Would you set down the data that follows, word for word, without any pictures?

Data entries
=-=-=-=-=

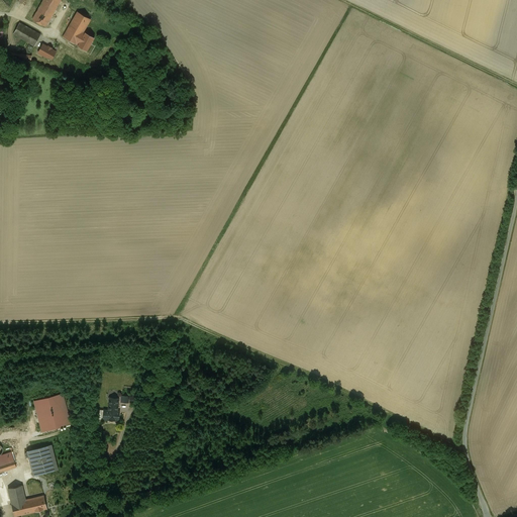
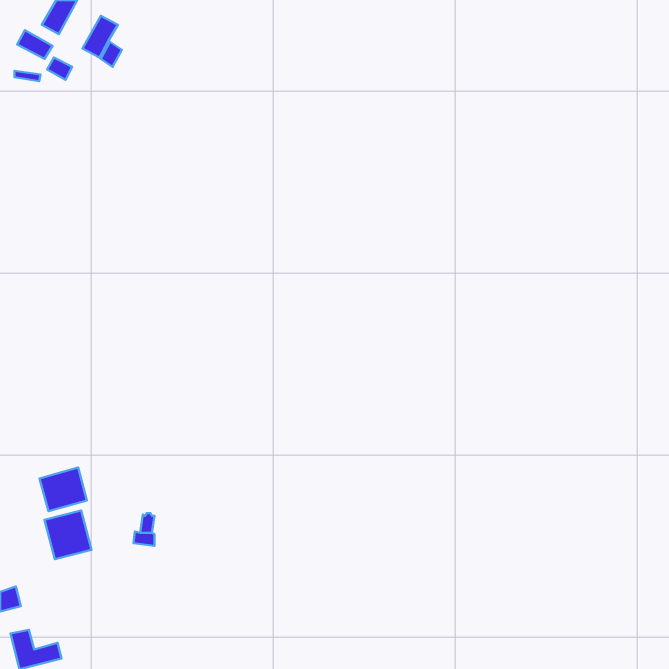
building: none -> [40,468,87,511]
building: [27,444,58,476] -> none

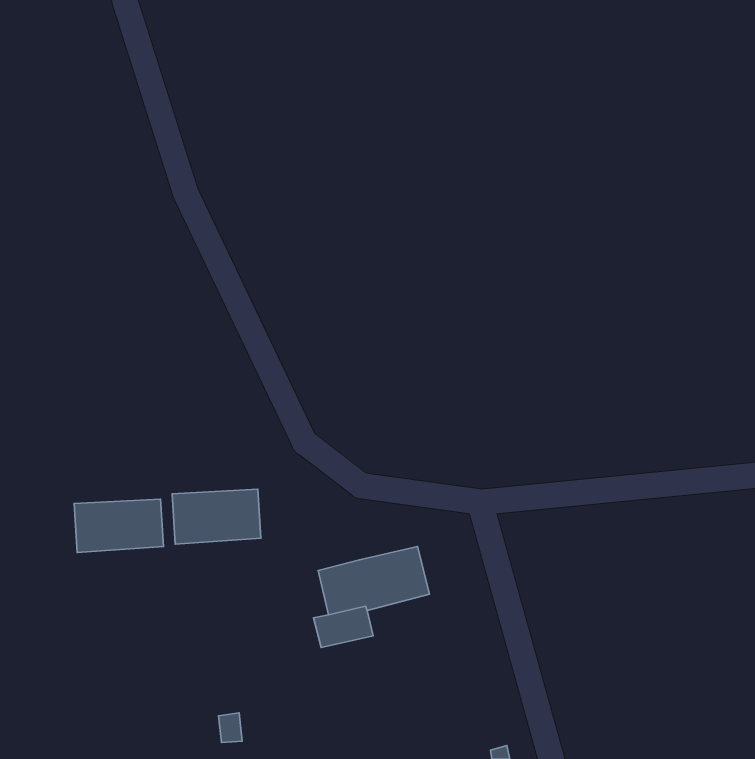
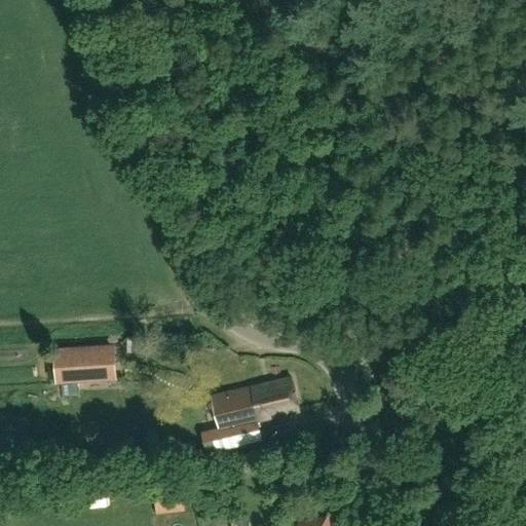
building: [172,489,261,544] -> none

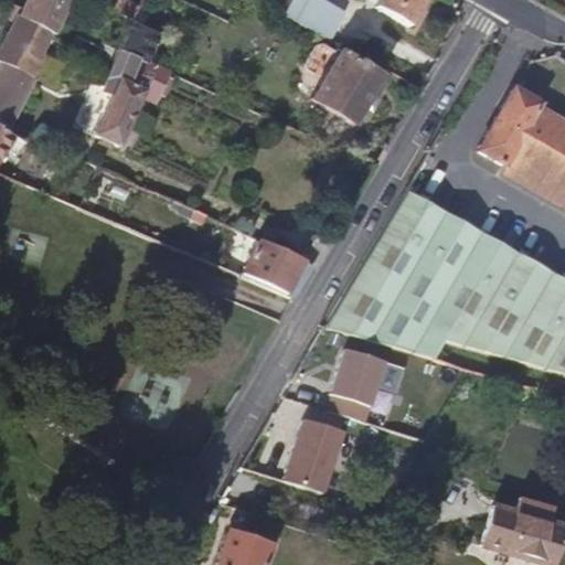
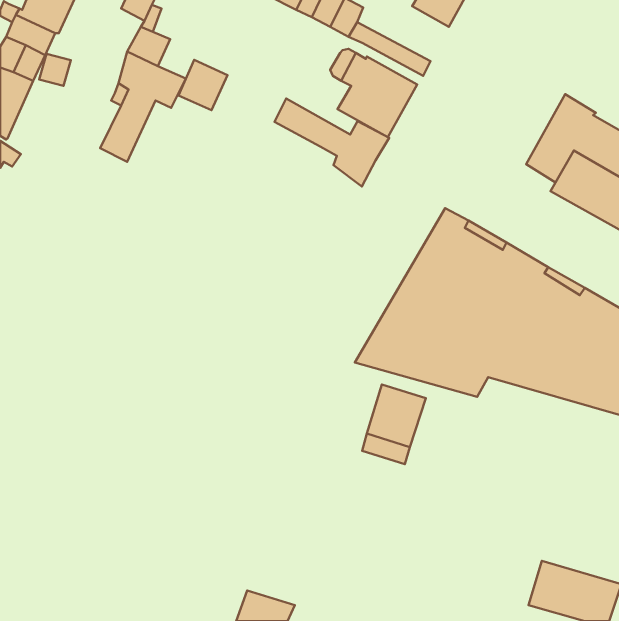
building: none -> [179,60,228,110]
building: none -> [275,99,389,187]
building: [244,239,316,299] -> none
building: [290,416,348,487] -> none

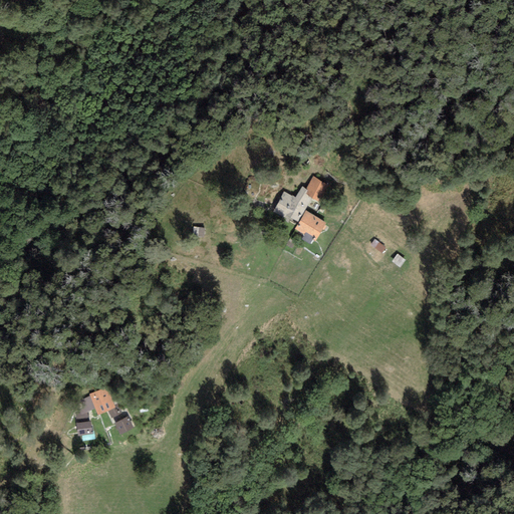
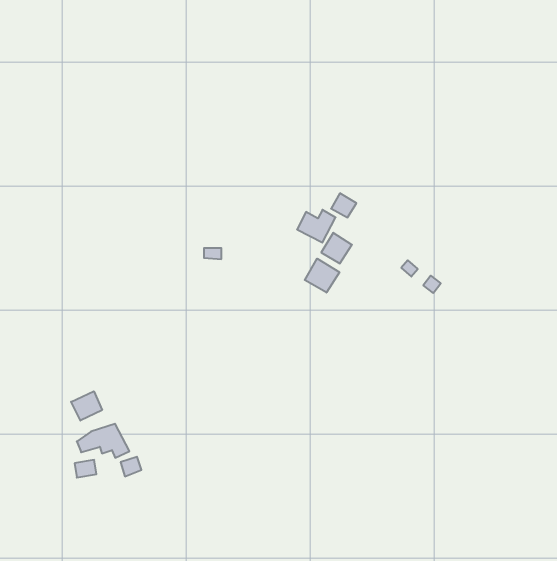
building: none -> [305,259,339,293]
building: none -> [71,391,102,421]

=-=-=-=-=

TASK SOLUTION
building: none -> [40,468,87,511]
building: [27,444,58,476] -> none

building: [172,489,261,544] -> none

building: none -> [179,60,228,110]
building: none -> [275,99,389,187]
building: [244,239,316,299] -> none
building: [290,416,348,487] -> none

building: none -> [305,259,339,293]
building: none -> [71,391,102,421]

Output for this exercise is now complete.